Exercise details
Below are lines of data, and only some are wanted. Please repeat exactly those from the line that has "R9: 3.3k (GND, W12) -> 3.3k (VDD, W12)" through the line that has "V1: AC 6V (GND, U2/IN+)".
•••
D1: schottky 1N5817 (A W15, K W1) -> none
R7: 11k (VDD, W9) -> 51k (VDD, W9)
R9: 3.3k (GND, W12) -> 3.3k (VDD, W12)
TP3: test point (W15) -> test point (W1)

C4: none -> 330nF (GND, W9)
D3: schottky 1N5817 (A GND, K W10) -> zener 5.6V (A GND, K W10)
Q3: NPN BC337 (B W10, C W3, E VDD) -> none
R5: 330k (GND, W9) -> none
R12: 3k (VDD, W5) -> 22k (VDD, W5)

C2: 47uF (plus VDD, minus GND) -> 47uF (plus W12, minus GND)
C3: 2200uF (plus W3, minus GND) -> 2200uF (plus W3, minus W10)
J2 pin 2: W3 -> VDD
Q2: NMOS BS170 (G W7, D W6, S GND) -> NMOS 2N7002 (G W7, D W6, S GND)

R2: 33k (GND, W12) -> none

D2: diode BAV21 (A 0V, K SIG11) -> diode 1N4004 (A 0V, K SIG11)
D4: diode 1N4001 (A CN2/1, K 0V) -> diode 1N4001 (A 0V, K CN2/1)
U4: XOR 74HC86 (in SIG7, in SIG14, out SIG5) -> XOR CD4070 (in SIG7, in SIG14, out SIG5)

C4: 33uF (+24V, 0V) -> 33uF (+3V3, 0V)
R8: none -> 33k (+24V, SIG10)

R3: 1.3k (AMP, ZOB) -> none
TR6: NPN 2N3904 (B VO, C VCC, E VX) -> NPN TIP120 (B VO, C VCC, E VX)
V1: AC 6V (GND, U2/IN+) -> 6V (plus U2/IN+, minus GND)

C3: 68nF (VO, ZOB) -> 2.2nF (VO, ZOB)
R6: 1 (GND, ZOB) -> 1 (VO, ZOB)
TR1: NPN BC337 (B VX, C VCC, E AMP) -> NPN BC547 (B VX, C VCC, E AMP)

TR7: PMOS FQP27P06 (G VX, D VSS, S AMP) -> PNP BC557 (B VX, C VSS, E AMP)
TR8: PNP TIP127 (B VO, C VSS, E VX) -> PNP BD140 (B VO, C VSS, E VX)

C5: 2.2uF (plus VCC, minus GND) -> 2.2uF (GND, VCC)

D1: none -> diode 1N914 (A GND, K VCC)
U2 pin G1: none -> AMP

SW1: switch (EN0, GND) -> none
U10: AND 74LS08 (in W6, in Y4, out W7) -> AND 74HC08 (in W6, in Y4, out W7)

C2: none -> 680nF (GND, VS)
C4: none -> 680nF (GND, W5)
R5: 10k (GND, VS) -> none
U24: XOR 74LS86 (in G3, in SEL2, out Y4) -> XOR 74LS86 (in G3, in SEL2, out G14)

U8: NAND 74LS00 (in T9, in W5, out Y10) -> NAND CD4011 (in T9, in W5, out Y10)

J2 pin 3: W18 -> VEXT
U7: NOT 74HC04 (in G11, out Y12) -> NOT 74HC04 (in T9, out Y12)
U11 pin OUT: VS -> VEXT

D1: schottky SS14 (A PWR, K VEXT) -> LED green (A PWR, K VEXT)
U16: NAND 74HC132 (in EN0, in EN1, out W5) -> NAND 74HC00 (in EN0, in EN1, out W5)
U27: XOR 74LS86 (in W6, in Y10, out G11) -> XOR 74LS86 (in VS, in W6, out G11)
•••
Result
R9: 3.3k (GND, W12) -> 3.3k (VDD, W12)
TP3: test point (W15) -> test point (W1)

C4: none -> 330nF (GND, W9)
D3: schottky 1N5817 (A GND, K W10) -> zener 5.6V (A GND, K W10)
Q3: NPN BC337 (B W10, C W3, E VDD) -> none
R5: 330k (GND, W9) -> none
R12: 3k (VDD, W5) -> 22k (VDD, W5)

C2: 47uF (plus VDD, minus GND) -> 47uF (plus W12, minus GND)
C3: 2200uF (plus W3, minus GND) -> 2200uF (plus W3, minus W10)
J2 pin 2: W3 -> VDD
Q2: NMOS BS170 (G W7, D W6, S GND) -> NMOS 2N7002 (G W7, D W6, S GND)

R2: 33k (GND, W12) -> none

D2: diode BAV21 (A 0V, K SIG11) -> diode 1N4004 (A 0V, K SIG11)
D4: diode 1N4001 (A CN2/1, K 0V) -> diode 1N4001 (A 0V, K CN2/1)
U4: XOR 74HC86 (in SIG7, in SIG14, out SIG5) -> XOR CD4070 (in SIG7, in SIG14, out SIG5)

C4: 33uF (+24V, 0V) -> 33uF (+3V3, 0V)
R8: none -> 33k (+24V, SIG10)

R3: 1.3k (AMP, ZOB) -> none
TR6: NPN 2N3904 (B VO, C VCC, E VX) -> NPN TIP120 (B VO, C VCC, E VX)
V1: AC 6V (GND, U2/IN+) -> 6V (plus U2/IN+, minus GND)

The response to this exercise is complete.